_WHAT YOU SHOULD DO_.
Copy, from the material below, each line where "size" shows up.

(Beginning of RECORDED DATA)

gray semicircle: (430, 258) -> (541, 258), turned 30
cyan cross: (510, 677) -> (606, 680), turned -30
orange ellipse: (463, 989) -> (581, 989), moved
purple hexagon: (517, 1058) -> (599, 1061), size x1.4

(End of RECORDED DATA)
(Beginning of RECORDED DATA)

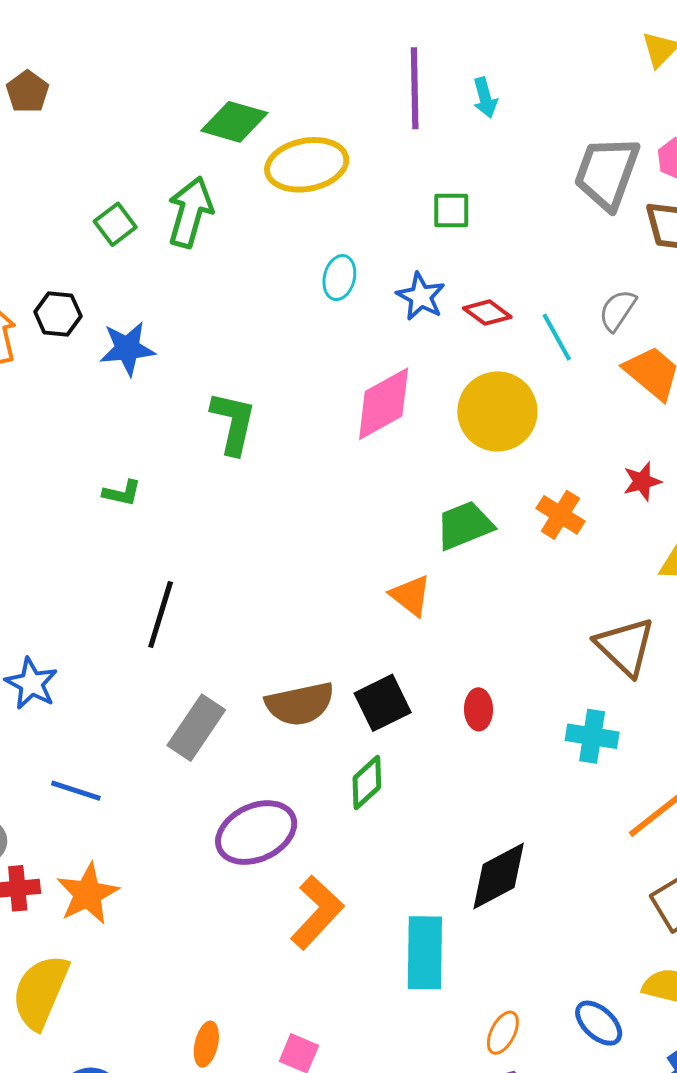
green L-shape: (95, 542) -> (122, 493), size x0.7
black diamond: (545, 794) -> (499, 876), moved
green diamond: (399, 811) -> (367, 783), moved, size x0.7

(End of RECORDED DATA)

_RESPONSE TO THIS TASK_.
purple hexagon: (517, 1058) -> (599, 1061), size x1.4
green L-shape: (95, 542) -> (122, 493), size x0.7
green diamond: (399, 811) -> (367, 783), moved, size x0.7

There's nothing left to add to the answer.